= Beginning of Section =

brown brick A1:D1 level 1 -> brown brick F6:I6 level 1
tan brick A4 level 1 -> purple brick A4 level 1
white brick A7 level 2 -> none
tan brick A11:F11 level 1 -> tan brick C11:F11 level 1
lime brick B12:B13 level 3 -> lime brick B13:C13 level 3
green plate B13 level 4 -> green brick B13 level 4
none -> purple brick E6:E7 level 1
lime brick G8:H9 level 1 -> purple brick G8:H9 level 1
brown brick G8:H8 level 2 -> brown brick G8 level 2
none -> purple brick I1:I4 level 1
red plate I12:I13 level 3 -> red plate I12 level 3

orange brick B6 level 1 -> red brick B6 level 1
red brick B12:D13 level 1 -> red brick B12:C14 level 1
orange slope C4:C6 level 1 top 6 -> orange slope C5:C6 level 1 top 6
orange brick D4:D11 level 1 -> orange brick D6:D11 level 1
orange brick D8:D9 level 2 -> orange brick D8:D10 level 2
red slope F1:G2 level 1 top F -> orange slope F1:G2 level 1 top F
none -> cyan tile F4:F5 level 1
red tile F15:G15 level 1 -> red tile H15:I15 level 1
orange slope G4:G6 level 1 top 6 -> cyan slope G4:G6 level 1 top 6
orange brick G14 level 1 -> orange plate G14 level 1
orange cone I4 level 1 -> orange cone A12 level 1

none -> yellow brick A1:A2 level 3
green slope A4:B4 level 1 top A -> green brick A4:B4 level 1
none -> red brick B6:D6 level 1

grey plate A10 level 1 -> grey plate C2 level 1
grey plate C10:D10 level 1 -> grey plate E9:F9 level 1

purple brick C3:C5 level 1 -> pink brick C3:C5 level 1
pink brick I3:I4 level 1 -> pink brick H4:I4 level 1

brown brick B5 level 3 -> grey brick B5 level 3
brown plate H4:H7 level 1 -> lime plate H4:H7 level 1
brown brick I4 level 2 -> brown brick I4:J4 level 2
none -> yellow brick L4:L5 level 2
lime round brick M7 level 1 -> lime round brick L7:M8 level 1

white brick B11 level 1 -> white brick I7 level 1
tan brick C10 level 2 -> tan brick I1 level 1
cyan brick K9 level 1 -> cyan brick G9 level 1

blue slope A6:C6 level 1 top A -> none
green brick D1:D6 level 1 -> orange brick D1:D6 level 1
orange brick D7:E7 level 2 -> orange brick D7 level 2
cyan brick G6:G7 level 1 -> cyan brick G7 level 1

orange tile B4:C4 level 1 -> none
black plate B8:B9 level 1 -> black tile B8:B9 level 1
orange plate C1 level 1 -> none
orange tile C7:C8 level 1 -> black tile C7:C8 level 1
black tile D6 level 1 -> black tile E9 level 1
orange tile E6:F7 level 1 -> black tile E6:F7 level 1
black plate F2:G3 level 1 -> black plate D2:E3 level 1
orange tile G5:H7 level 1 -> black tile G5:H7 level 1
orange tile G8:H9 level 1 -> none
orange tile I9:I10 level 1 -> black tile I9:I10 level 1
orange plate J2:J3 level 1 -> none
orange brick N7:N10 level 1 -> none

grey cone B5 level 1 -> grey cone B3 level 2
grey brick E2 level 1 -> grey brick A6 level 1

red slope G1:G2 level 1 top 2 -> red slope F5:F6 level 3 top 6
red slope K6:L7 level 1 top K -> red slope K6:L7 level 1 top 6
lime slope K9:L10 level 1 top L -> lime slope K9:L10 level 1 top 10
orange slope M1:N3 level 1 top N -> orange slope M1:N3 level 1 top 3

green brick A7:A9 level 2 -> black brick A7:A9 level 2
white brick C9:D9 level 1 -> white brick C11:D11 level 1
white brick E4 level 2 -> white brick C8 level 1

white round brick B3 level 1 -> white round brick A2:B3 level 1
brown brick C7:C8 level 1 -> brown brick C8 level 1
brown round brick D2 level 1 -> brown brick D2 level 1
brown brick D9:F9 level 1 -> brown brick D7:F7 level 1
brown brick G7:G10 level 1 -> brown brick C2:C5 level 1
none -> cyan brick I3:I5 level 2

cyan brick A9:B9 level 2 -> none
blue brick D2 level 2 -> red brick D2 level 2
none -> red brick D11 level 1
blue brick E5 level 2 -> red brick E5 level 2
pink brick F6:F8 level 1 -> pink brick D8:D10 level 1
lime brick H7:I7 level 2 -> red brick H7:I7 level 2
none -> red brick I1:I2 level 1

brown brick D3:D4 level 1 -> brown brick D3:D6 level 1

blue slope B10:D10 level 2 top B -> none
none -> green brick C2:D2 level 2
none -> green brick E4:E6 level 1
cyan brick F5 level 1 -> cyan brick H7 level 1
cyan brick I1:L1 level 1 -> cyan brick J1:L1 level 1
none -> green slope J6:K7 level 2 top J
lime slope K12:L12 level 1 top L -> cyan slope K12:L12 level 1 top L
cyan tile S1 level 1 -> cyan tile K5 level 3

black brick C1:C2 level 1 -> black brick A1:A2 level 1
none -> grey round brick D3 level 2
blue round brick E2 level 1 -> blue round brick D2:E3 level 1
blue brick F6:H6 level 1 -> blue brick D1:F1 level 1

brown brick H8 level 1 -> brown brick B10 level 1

= End of Section =

## EXERCISE AIM
Above are the records; repeat exactly the lines from the one holding "orange tile E6:F7" down to the one holding "white brick E4", end lines included.

## RESULT OF THIS EXERCISE
orange tile E6:F7 level 1 -> black tile E6:F7 level 1
black plate F2:G3 level 1 -> black plate D2:E3 level 1
orange tile G5:H7 level 1 -> black tile G5:H7 level 1
orange tile G8:H9 level 1 -> none
orange tile I9:I10 level 1 -> black tile I9:I10 level 1
orange plate J2:J3 level 1 -> none
orange brick N7:N10 level 1 -> none

grey cone B5 level 1 -> grey cone B3 level 2
grey brick E2 level 1 -> grey brick A6 level 1

red slope G1:G2 level 1 top 2 -> red slope F5:F6 level 3 top 6
red slope K6:L7 level 1 top K -> red slope K6:L7 level 1 top 6
lime slope K9:L10 level 1 top L -> lime slope K9:L10 level 1 top 10
orange slope M1:N3 level 1 top N -> orange slope M1:N3 level 1 top 3

green brick A7:A9 level 2 -> black brick A7:A9 level 2
white brick C9:D9 level 1 -> white brick C11:D11 level 1
white brick E4 level 2 -> white brick C8 level 1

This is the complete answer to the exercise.